Starting from the line with "LCD1 pin VCC: 5V -> none" and going up to and including the line with "LCD1 pin SCL: none -> GP17", copy the listing below exactly. Leave all images out.

MATERIAL FOR THE TASK
+-------+

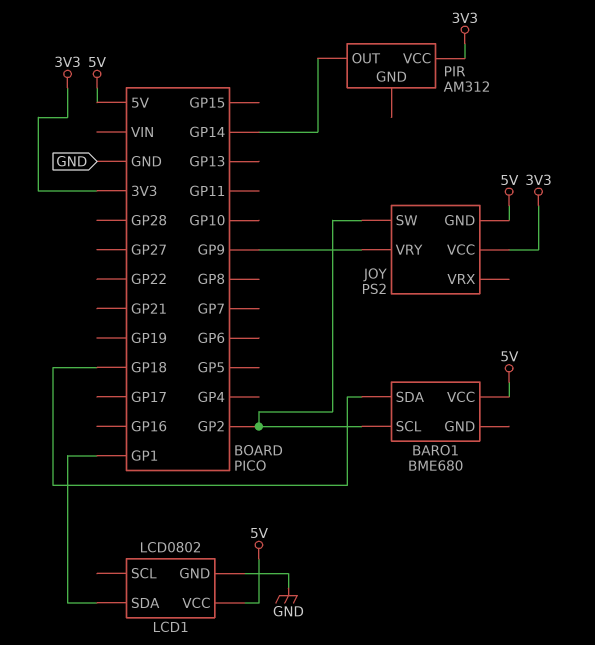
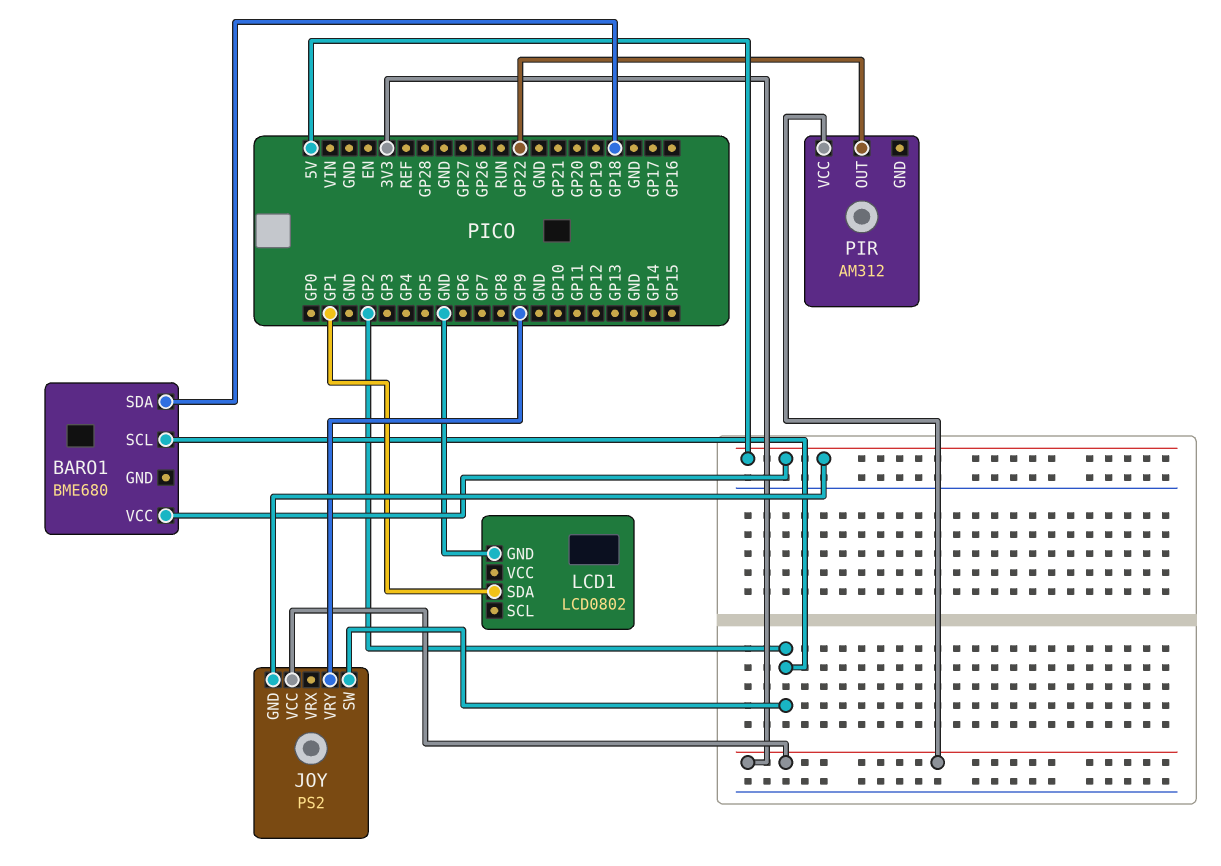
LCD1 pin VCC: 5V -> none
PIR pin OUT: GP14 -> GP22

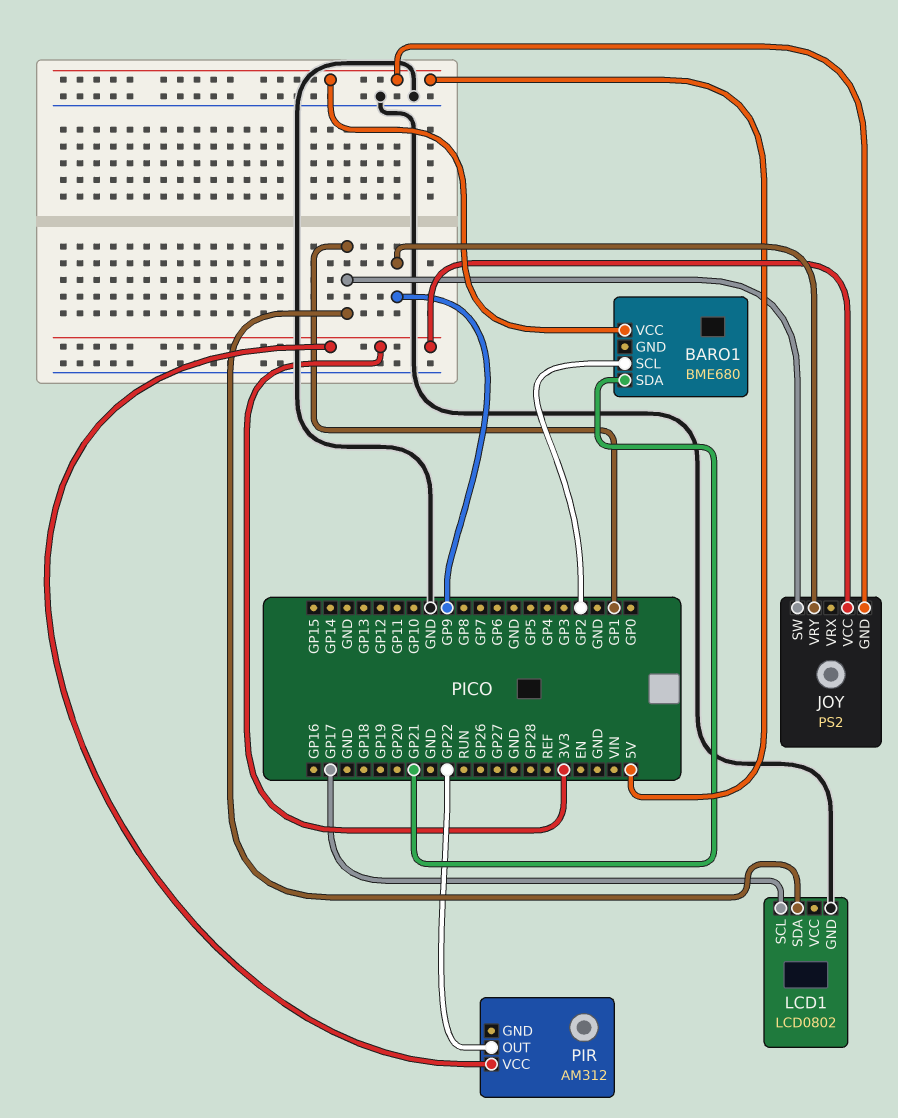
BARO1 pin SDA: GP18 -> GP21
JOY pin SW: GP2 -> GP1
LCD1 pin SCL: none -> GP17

+-------+

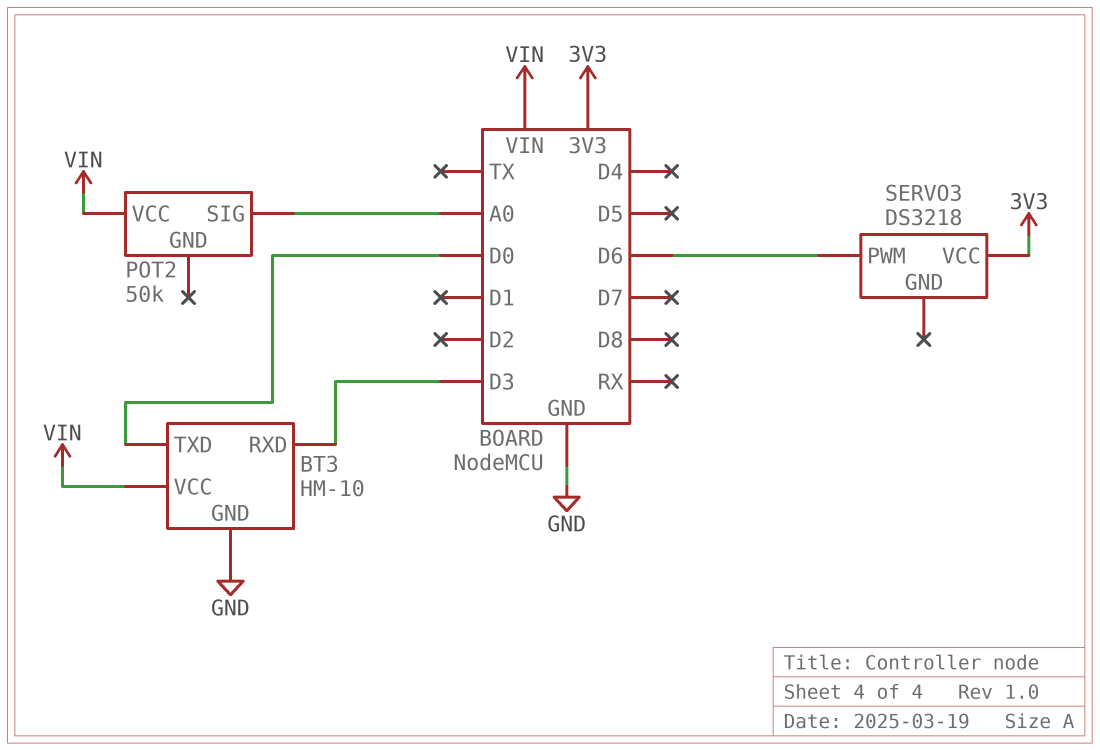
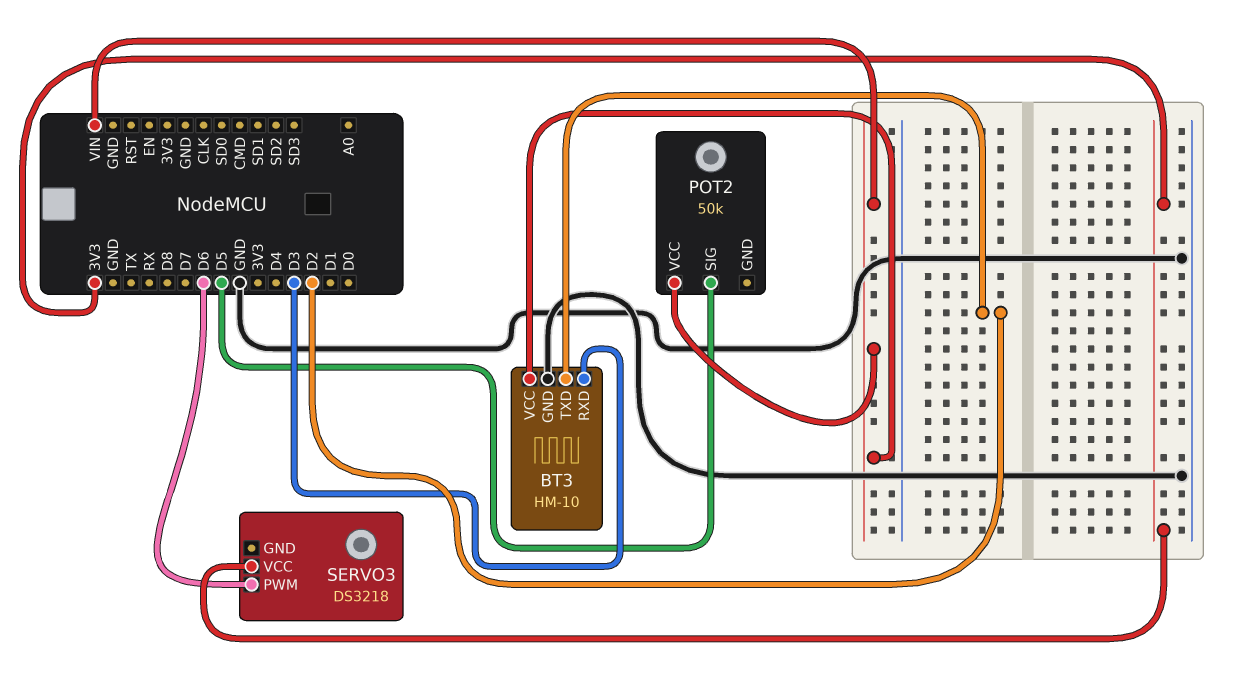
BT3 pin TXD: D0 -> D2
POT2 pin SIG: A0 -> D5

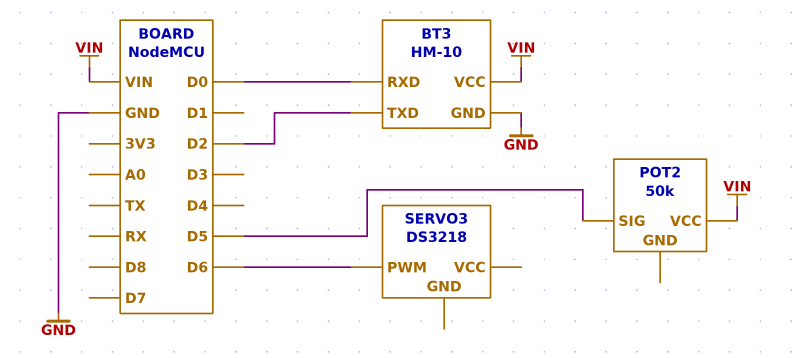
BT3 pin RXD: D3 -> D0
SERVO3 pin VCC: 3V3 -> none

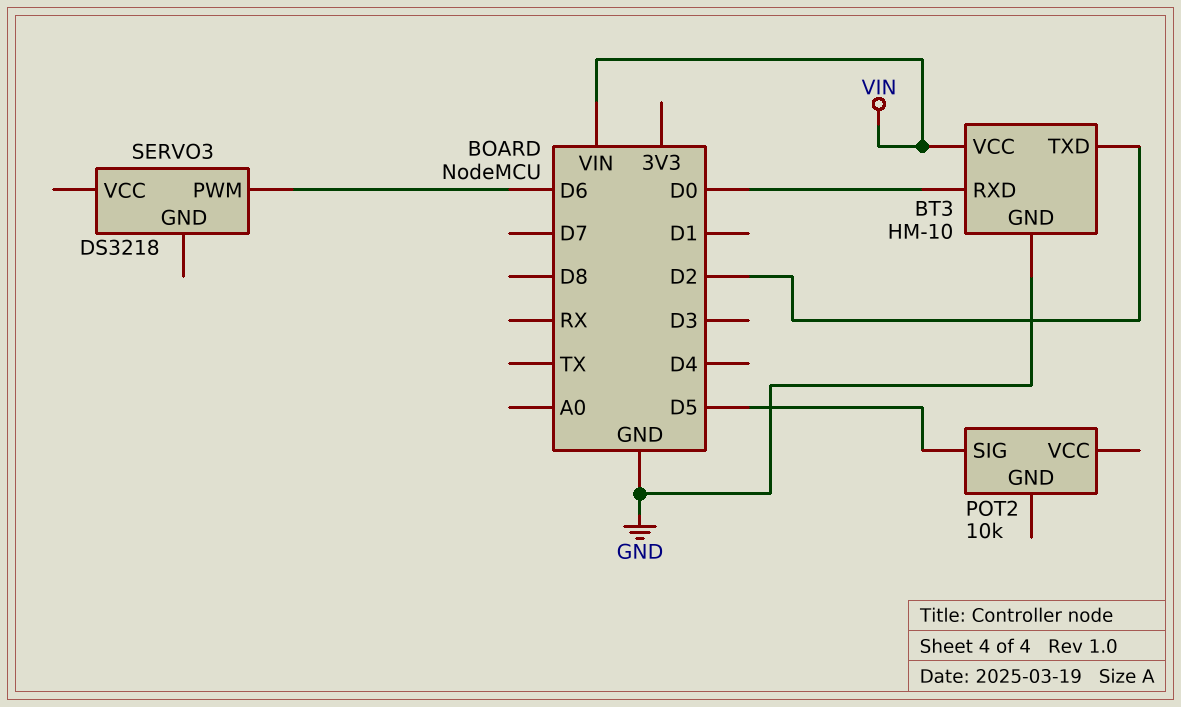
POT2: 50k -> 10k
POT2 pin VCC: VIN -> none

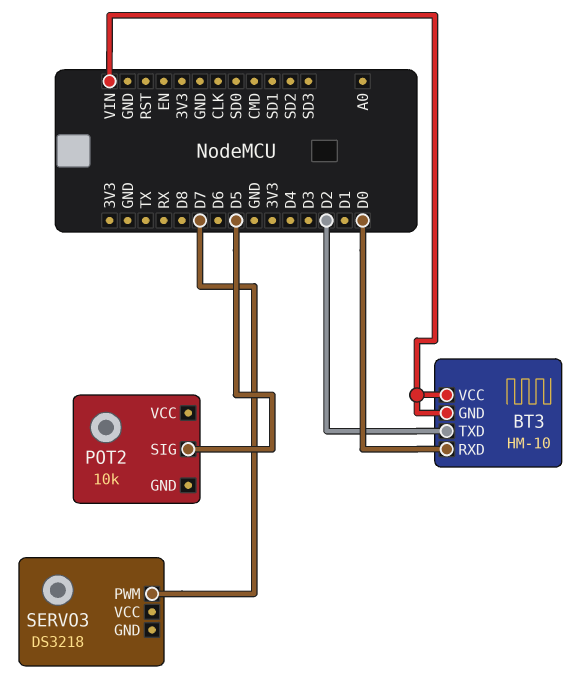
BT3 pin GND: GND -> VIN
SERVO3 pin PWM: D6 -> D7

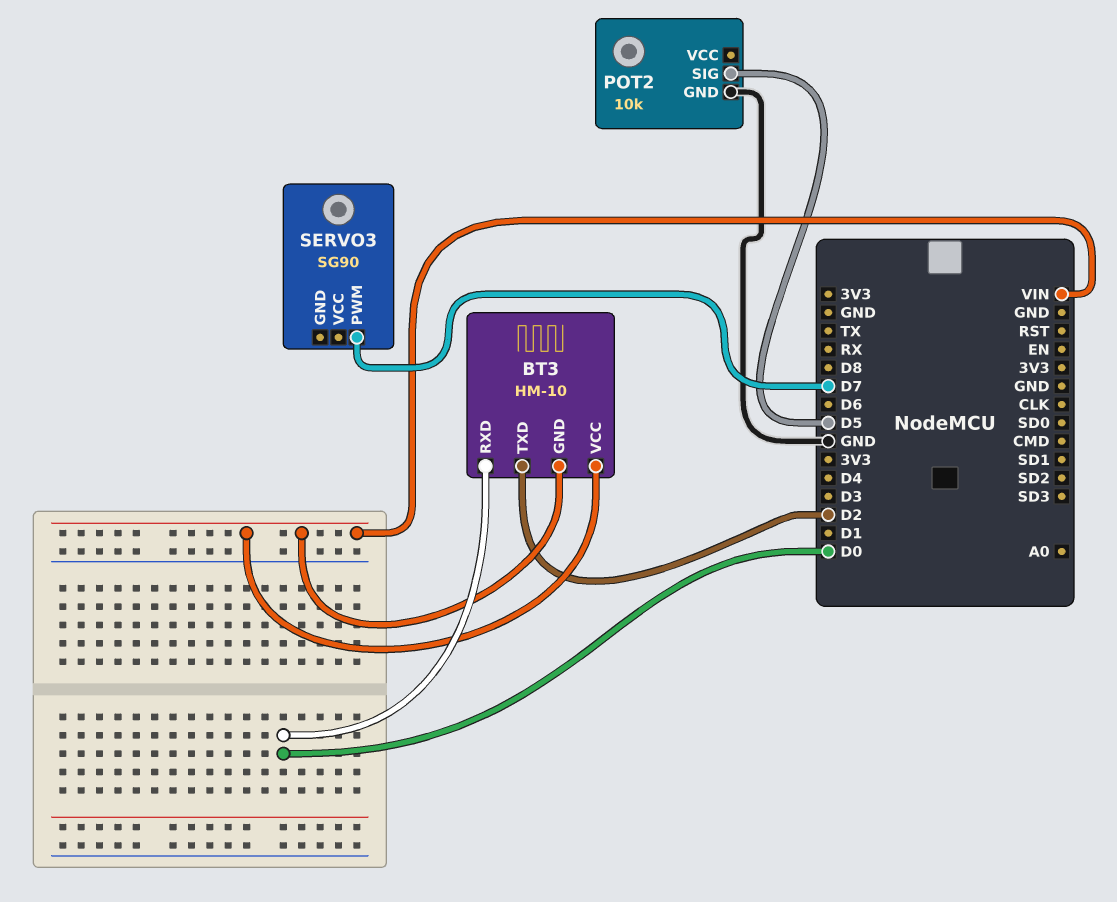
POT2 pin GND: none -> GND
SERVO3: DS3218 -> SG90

+-------+

ANSWER SPACE
LCD1 pin VCC: 5V -> none
PIR pin OUT: GP14 -> GP22

BARO1 pin SDA: GP18 -> GP21
JOY pin SW: GP2 -> GP1
LCD1 pin SCL: none -> GP17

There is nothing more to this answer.